▶ _What is expected_: Exact copies of the lines below, from the one with "camera: 15 degrees left, 5 degrees down" up to and including the one with "red cactus [614,126,659,180]", are what this calls for; leave out pictures.

▼

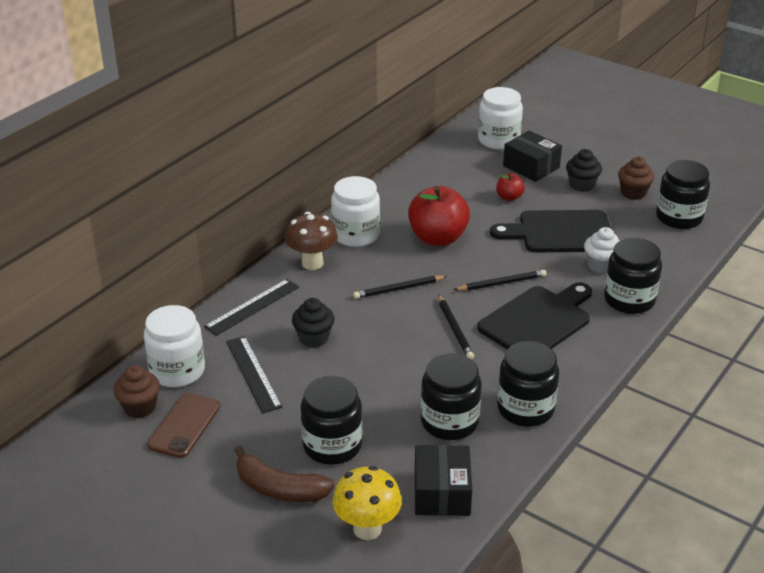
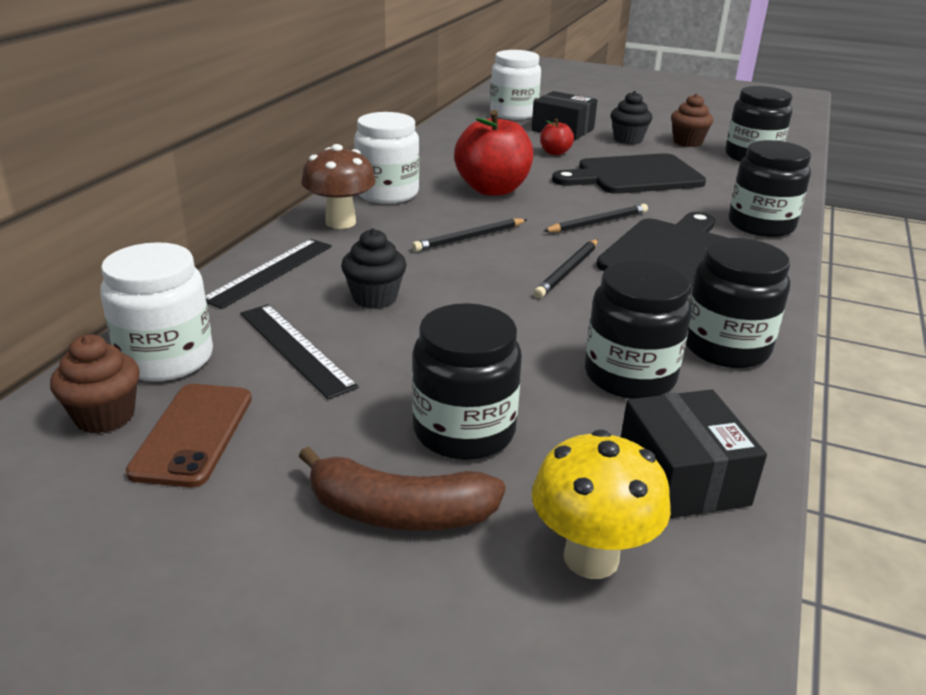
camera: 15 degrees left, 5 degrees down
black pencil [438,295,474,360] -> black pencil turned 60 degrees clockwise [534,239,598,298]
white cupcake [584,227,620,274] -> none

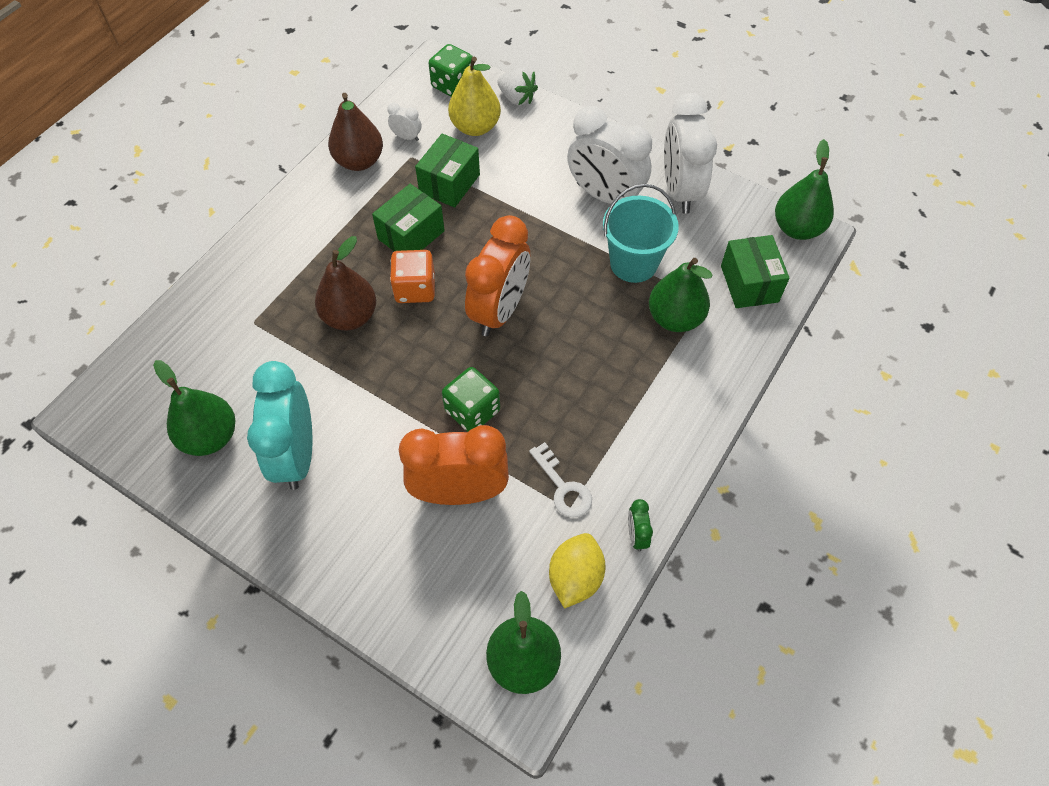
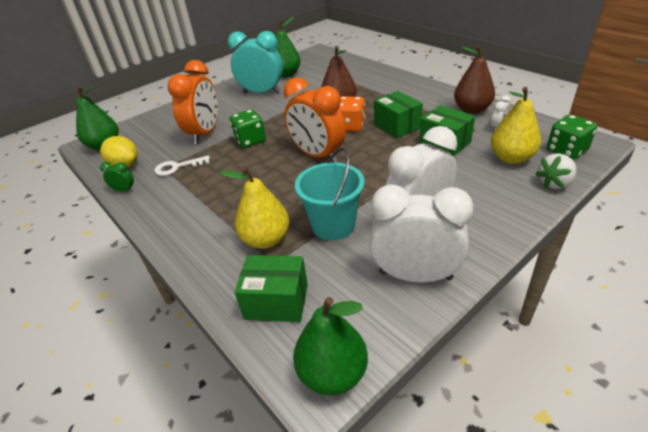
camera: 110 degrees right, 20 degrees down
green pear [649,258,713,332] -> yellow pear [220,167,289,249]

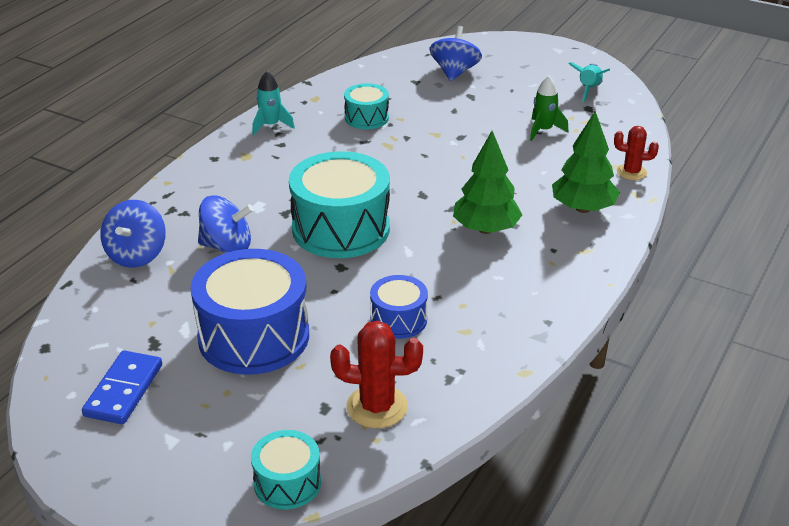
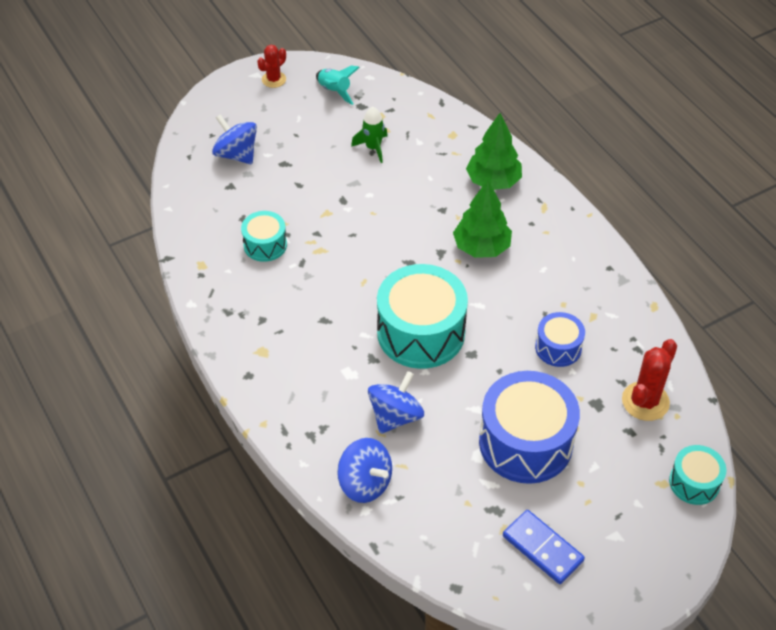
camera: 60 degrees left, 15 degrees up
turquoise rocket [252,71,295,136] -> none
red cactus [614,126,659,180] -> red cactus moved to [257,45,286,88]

▲
▼

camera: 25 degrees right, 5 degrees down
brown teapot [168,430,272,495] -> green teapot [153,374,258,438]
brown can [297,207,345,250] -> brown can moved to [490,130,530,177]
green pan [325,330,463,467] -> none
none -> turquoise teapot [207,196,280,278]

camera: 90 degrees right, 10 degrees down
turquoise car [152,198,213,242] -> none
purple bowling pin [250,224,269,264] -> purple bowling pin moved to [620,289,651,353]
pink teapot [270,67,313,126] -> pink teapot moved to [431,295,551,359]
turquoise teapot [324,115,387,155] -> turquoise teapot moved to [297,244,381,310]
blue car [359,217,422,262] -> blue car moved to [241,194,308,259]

▲

▶ _Answer box_:
camera: 15 degrees left, 5 degrees down
black pencil [438,295,474,360] -> black pencil turned 60 degrees clockwise [534,239,598,298]
white cupcake [584,227,620,274] -> none

camera: 110 degrees right, 20 degrees down
green pear [649,258,713,332] -> yellow pear [220,167,289,249]

camera: 60 degrees left, 15 degrees up
turquoise rocket [252,71,295,136] -> none
red cactus [614,126,659,180] -> red cactus moved to [257,45,286,88]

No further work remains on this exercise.